═══ Exercise inputs
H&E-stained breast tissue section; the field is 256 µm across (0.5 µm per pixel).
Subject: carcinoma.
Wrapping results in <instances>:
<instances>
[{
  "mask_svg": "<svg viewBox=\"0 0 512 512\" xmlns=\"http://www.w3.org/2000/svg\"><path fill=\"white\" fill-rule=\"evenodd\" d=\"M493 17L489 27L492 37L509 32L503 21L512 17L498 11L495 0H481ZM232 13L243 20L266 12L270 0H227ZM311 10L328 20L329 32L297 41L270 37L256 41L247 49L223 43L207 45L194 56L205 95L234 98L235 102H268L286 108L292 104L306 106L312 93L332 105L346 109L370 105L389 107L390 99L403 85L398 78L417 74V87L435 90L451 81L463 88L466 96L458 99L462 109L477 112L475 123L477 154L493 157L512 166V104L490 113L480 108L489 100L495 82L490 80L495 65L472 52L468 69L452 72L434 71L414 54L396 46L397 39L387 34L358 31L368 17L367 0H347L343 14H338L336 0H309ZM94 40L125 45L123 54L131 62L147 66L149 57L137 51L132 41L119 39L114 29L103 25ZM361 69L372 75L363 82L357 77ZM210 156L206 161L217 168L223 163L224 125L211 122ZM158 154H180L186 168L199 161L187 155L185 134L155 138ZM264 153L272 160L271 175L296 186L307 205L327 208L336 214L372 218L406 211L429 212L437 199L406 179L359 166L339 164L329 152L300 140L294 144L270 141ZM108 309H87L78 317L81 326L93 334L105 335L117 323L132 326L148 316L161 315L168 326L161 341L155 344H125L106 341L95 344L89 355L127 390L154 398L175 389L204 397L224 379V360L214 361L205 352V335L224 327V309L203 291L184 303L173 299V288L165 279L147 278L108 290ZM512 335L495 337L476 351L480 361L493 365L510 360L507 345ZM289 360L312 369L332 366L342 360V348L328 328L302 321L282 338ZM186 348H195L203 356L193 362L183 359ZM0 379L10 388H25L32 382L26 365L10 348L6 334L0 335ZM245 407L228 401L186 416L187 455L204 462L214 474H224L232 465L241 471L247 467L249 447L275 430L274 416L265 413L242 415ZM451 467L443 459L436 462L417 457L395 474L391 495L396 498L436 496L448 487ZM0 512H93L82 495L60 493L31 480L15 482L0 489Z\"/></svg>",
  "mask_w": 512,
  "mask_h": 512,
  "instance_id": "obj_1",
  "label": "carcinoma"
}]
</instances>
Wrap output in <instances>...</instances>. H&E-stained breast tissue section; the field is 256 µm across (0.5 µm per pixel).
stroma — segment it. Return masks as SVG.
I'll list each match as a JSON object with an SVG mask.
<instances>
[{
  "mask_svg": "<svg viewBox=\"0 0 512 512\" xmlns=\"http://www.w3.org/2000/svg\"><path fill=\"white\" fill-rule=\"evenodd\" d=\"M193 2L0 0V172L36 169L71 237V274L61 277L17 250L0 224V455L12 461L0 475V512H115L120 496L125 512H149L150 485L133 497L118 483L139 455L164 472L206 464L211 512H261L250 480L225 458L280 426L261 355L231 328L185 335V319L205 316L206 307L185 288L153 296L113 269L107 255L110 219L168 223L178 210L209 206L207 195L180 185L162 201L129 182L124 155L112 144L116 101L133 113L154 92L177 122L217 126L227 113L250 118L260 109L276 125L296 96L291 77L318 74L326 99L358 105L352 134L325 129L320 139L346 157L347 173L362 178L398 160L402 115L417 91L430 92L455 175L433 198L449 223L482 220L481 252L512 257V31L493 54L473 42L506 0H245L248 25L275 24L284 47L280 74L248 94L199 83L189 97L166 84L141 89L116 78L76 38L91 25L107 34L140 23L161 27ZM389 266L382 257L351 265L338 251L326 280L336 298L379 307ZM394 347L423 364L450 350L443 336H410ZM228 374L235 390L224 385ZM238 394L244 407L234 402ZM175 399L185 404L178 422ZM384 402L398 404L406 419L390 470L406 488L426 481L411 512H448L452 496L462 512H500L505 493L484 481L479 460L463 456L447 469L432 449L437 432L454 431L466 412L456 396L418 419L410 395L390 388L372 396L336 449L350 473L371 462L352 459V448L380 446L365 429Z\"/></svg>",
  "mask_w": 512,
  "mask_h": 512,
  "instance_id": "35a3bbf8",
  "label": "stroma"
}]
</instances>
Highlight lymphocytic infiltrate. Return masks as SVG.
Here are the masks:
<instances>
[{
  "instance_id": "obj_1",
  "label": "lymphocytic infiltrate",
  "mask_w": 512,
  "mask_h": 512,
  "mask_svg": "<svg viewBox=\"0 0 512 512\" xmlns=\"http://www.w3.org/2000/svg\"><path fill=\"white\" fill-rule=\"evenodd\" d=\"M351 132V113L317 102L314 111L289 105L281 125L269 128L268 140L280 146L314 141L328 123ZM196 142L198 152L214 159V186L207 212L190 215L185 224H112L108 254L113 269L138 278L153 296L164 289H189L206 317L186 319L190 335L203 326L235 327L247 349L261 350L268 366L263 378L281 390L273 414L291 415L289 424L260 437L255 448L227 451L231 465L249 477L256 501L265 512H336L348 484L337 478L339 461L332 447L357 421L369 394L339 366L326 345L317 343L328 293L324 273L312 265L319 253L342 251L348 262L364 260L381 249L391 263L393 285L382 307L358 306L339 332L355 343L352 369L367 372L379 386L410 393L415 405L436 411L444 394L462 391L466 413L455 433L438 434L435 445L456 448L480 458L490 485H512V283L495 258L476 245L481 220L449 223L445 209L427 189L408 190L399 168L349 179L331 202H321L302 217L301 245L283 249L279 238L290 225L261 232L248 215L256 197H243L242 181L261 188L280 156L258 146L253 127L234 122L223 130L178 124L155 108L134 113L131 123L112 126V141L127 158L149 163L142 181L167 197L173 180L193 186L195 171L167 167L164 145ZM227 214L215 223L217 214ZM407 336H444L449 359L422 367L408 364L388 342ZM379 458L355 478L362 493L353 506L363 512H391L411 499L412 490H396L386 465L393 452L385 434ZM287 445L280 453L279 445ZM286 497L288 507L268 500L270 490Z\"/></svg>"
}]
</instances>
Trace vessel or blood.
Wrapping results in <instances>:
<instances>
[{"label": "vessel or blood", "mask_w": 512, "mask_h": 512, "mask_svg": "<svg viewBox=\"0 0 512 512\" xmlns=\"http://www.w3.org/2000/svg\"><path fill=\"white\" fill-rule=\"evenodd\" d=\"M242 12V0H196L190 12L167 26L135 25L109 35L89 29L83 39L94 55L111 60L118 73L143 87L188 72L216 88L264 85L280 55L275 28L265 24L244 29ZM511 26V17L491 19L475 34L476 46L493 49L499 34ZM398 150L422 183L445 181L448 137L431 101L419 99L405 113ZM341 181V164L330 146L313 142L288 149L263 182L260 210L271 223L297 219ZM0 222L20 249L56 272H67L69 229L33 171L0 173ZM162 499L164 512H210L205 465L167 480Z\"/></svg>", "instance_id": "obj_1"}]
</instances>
══════
▶ _Exercise brief_
Output all of the data again. Match it exactly.

▶ _Completed exercise_
H&E-stained breast tissue section; the field is 256 µm across (0.5 µm per pixel).
Subject: carcinoma.
Wrapping results in <instances>:
<instances>
[{
  "mask_svg": "<svg viewBox=\"0 0 512 512\" xmlns=\"http://www.w3.org/2000/svg\"><path fill=\"white\" fill-rule=\"evenodd\" d=\"M493 17L489 27L492 37L509 32L503 21L512 17L498 11L495 0H481ZM232 13L243 20L266 12L270 0H227ZM311 10L328 20L329 32L297 41L270 37L256 41L247 49L223 43L207 45L194 56L205 95L234 98L235 102H268L286 108L292 104L306 106L312 93L332 105L346 109L370 105L389 107L390 99L403 85L398 78L417 74V87L435 90L451 81L463 88L466 96L458 99L462 109L477 112L475 123L477 154L493 157L512 166V104L490 113L480 108L489 100L495 82L490 80L495 65L472 52L468 69L452 72L434 71L414 54L396 46L397 39L387 34L358 31L368 17L367 0H347L343 14H338L336 0H309ZM94 40L125 45L123 54L131 62L147 66L149 57L137 51L132 41L119 39L114 29L103 25ZM361 69L372 75L363 82L357 77ZM210 156L206 161L217 168L223 163L224 125L211 122ZM158 154H180L186 168L199 161L187 155L185 134L155 138ZM264 153L272 160L271 175L296 186L307 205L327 208L336 214L372 218L406 211L429 212L437 199L406 179L359 166L339 164L329 152L300 140L294 144L270 141ZM108 309H87L78 317L81 326L93 334L105 335L117 323L132 326L148 316L161 315L168 326L161 341L155 344H125L106 341L95 344L89 355L127 390L154 398L175 389L204 397L224 379V360L214 361L205 352V335L224 327V309L203 291L184 303L173 299V288L165 279L147 278L108 290ZM512 335L495 337L476 351L480 361L493 365L510 360L507 345ZM289 360L312 369L332 366L342 360V348L328 328L302 321L282 338ZM186 348H195L203 356L193 362L183 359ZM0 379L10 388H25L32 382L26 365L10 348L6 334L0 335ZM245 407L228 401L186 416L187 455L204 462L214 474H224L232 465L241 471L247 467L249 447L275 430L274 416L265 413L242 415ZM451 467L443 459L436 462L417 457L395 474L391 495L396 498L436 496L448 487ZM0 512H93L82 495L60 493L31 480L15 482L0 489Z\"/></svg>",
  "mask_w": 512,
  "mask_h": 512,
  "instance_id": "obj_1",
  "label": "carcinoma"
}]
</instances>
Wrap output in <instances>...</instances>. H&E-stained breast tissue section; the field is 256 µm across (0.5 µm per pixel).
stroma — segment it. Return masks as SVG.
I'll list each match as a JSON object with an SVG mask.
<instances>
[{
  "mask_svg": "<svg viewBox=\"0 0 512 512\" xmlns=\"http://www.w3.org/2000/svg\"><path fill=\"white\" fill-rule=\"evenodd\" d=\"M193 2L0 0V172L36 169L71 237V274L61 277L17 250L0 224V455L12 461L0 475V512H115L120 496L125 512H149L150 485L133 497L118 483L139 455L164 472L206 464L211 512H261L250 480L225 458L280 426L261 355L231 328L185 335V319L205 316L206 307L185 288L153 296L113 269L107 255L110 219L168 223L178 210L209 206L207 195L180 185L162 201L129 182L124 155L112 144L116 101L133 113L154 92L177 122L217 126L227 113L250 118L260 109L276 125L296 96L291 77L318 74L326 99L358 105L352 134L325 129L320 139L346 157L347 173L362 178L398 160L402 115L417 91L430 92L455 175L433 198L449 223L482 220L481 252L512 257V31L493 54L473 42L506 0H245L248 25L275 24L284 47L280 74L248 94L199 83L189 97L166 84L141 89L116 78L76 38L91 25L107 34L140 23L161 27ZM389 266L382 257L351 265L338 251L326 280L336 298L379 307ZM394 347L423 364L450 350L443 336H410ZM228 374L235 390L224 385ZM238 394L244 407L234 402ZM175 399L185 404L178 422ZM384 402L398 404L406 419L390 470L406 488L426 481L411 512H448L452 496L462 512H500L505 493L484 481L479 460L463 456L447 469L432 449L437 432L454 431L466 412L456 396L418 419L410 395L390 388L372 396L336 449L350 473L371 462L352 459V448L380 446L365 429Z\"/></svg>",
  "mask_w": 512,
  "mask_h": 512,
  "instance_id": "35a3bbf8",
  "label": "stroma"
}]
</instances>
Highlight lymphocytic infiltrate. Return masks as SVG.
Here are the masks:
<instances>
[{
  "instance_id": "obj_1",
  "label": "lymphocytic infiltrate",
  "mask_w": 512,
  "mask_h": 512,
  "mask_svg": "<svg viewBox=\"0 0 512 512\" xmlns=\"http://www.w3.org/2000/svg\"><path fill=\"white\" fill-rule=\"evenodd\" d=\"M351 132V113L317 102L314 111L289 105L281 125L269 128L268 140L280 146L314 141L328 123ZM196 142L198 152L214 159V186L207 212L190 215L185 224H112L108 254L113 269L138 278L153 296L164 289H189L206 317L186 319L190 335L203 326L235 327L247 349L261 350L268 366L263 378L281 390L273 414L291 415L289 424L260 437L255 448L227 451L231 465L249 477L256 501L265 512H336L348 484L337 478L339 461L332 447L357 421L369 394L339 366L326 345L317 343L328 293L324 273L312 265L319 253L342 251L348 262L364 260L381 249L391 263L393 285L382 307L358 306L339 332L355 343L352 369L367 372L379 386L410 393L415 405L436 411L444 394L462 391L466 413L455 433L438 434L435 445L456 448L480 458L490 485H512V283L495 258L476 245L481 220L449 223L445 209L427 189L408 190L399 168L349 179L331 202H321L302 217L301 245L283 249L279 238L290 225L261 232L248 215L256 197H243L242 181L261 188L280 156L258 146L253 127L234 122L223 130L178 124L155 108L134 113L131 123L112 126V141L127 158L149 163L142 181L167 197L173 180L193 186L195 171L167 167L164 145ZM227 214L215 223L217 214ZM407 336H444L449 359L422 367L408 364L388 342ZM379 458L355 478L362 493L353 506L363 512H391L411 499L412 490H396L386 465L393 452L385 434ZM287 445L280 453L279 445ZM286 497L288 507L268 500L270 490Z\"/></svg>"
}]
</instances>
Trace vessel or blood.
Wrapping results in <instances>:
<instances>
[{"label": "vessel or blood", "mask_w": 512, "mask_h": 512, "mask_svg": "<svg viewBox=\"0 0 512 512\" xmlns=\"http://www.w3.org/2000/svg\"><path fill=\"white\" fill-rule=\"evenodd\" d=\"M242 12V0H196L190 12L167 26L135 25L109 35L89 29L83 39L94 55L111 60L118 73L143 87L188 72L216 88L264 85L280 55L275 28L265 24L244 29ZM511 26V17L491 19L475 34L476 46L493 49L499 34ZM398 150L422 183L445 181L448 137L431 101L419 99L405 113ZM341 181V164L330 146L313 142L288 149L263 182L260 210L271 223L297 219ZM0 222L20 249L56 272H67L69 229L33 171L0 173ZM162 499L164 512H210L205 465L167 480Z\"/></svg>", "instance_id": "obj_1"}]
</instances>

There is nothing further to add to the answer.